* _WHAT THE TASK REQUIRES_:
Filter out all lines without the word "purple" from the data below, please, and copy the rest.

* _DATASET EXCERPT_:

####################

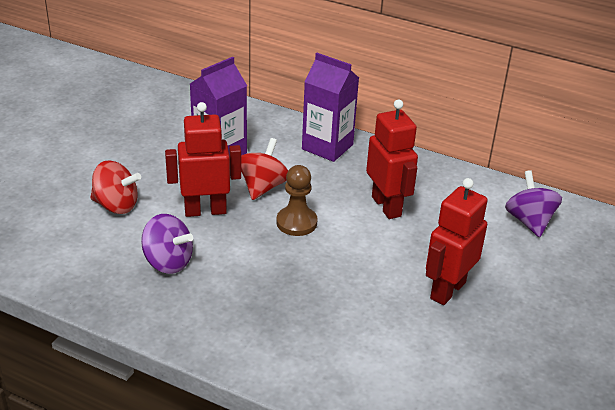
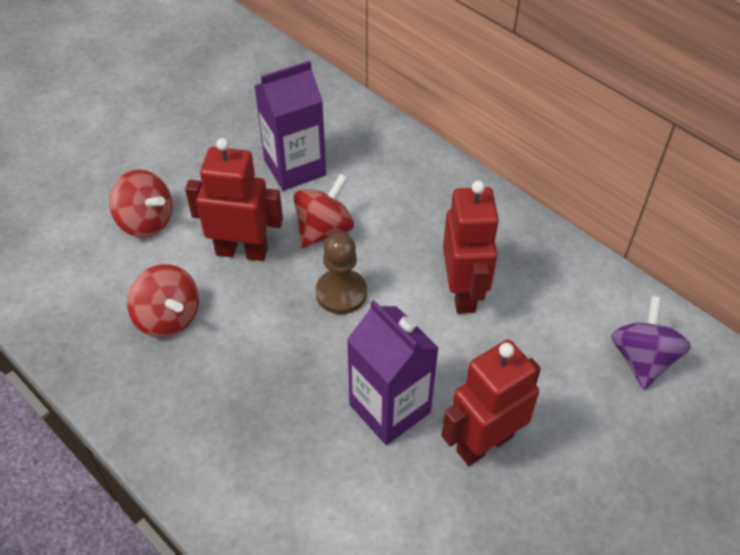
camera: 20 degrees right, 15 degrees up
(168, 262) = (168, 318): purple spinning top -> red spinning top
(327, 147) = (428, 184): purple carton -> purple carton (390, 408)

####################

* _SOLUTION TO THIS PROBLEM_:
(168, 262) = (168, 318): purple spinning top -> red spinning top
(327, 147) = (428, 184): purple carton -> purple carton (390, 408)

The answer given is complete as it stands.